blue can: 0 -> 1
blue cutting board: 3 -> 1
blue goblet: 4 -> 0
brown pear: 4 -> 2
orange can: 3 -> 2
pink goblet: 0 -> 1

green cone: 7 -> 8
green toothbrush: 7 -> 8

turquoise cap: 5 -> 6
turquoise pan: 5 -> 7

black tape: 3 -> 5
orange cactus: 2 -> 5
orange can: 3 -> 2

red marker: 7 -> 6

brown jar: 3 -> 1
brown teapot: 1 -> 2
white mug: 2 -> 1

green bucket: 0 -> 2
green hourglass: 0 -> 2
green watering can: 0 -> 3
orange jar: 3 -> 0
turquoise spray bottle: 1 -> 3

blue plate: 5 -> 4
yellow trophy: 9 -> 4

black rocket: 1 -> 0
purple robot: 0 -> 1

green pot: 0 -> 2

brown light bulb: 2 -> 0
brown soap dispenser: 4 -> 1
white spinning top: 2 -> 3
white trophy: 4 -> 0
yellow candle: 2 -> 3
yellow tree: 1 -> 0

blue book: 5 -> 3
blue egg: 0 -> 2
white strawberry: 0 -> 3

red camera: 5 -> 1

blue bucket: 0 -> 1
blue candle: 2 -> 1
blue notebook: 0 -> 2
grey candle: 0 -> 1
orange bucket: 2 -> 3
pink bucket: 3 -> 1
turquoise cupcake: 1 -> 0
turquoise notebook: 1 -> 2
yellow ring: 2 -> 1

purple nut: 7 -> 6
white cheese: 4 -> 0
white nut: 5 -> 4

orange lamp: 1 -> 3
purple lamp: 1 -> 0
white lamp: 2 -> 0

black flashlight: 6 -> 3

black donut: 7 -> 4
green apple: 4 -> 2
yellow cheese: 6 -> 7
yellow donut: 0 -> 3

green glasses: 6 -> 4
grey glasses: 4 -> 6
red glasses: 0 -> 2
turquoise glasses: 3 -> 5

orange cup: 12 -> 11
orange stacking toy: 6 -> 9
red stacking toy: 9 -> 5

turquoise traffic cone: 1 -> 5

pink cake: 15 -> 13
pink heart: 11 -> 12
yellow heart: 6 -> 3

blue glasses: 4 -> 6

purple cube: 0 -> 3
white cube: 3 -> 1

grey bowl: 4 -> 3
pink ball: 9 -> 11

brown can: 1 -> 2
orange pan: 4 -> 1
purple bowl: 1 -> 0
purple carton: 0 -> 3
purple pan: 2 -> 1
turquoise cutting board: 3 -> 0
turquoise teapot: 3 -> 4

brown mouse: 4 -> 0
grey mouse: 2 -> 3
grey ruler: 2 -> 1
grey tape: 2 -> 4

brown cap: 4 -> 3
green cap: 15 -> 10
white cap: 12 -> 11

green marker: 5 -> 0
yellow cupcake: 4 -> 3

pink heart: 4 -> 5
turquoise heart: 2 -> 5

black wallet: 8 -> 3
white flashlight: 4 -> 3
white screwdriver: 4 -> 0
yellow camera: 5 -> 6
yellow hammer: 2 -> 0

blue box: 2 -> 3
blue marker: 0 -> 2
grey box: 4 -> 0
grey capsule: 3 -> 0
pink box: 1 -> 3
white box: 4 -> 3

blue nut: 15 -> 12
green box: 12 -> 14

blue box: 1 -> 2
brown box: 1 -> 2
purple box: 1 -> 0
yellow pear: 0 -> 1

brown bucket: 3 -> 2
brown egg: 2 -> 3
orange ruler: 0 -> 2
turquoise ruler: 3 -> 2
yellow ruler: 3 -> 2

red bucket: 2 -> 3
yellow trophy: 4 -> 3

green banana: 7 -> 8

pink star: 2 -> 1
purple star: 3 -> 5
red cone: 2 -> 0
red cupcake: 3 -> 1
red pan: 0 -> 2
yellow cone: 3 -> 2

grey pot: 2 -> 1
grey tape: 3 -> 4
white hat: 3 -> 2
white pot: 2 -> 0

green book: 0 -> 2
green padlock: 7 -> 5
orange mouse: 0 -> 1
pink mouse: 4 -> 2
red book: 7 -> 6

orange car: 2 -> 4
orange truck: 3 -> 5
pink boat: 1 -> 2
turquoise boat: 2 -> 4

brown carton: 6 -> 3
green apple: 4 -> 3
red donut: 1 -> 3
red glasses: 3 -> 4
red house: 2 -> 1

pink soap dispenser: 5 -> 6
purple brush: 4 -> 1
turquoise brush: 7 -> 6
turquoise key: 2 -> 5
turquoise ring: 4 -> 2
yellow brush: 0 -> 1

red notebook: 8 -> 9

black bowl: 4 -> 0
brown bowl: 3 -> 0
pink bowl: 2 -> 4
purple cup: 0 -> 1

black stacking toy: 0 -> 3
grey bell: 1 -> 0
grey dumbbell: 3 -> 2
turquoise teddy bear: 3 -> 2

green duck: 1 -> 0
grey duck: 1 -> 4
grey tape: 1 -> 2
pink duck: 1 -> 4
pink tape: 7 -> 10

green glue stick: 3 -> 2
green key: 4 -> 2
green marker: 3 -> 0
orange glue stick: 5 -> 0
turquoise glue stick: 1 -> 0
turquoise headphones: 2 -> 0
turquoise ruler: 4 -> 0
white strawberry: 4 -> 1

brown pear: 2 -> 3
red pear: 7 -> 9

--*--

One inclusive range is required: first line of the data through the line containing "purple robot: 0 -> 1". Set it down exactly and output nothing else.

blue can: 0 -> 1
blue cutting board: 3 -> 1
blue goblet: 4 -> 0
brown pear: 4 -> 2
orange can: 3 -> 2
pink goblet: 0 -> 1

green cone: 7 -> 8
green toothbrush: 7 -> 8

turquoise cap: 5 -> 6
turquoise pan: 5 -> 7

black tape: 3 -> 5
orange cactus: 2 -> 5
orange can: 3 -> 2

red marker: 7 -> 6

brown jar: 3 -> 1
brown teapot: 1 -> 2
white mug: 2 -> 1

green bucket: 0 -> 2
green hourglass: 0 -> 2
green watering can: 0 -> 3
orange jar: 3 -> 0
turquoise spray bottle: 1 -> 3

blue plate: 5 -> 4
yellow trophy: 9 -> 4

black rocket: 1 -> 0
purple robot: 0 -> 1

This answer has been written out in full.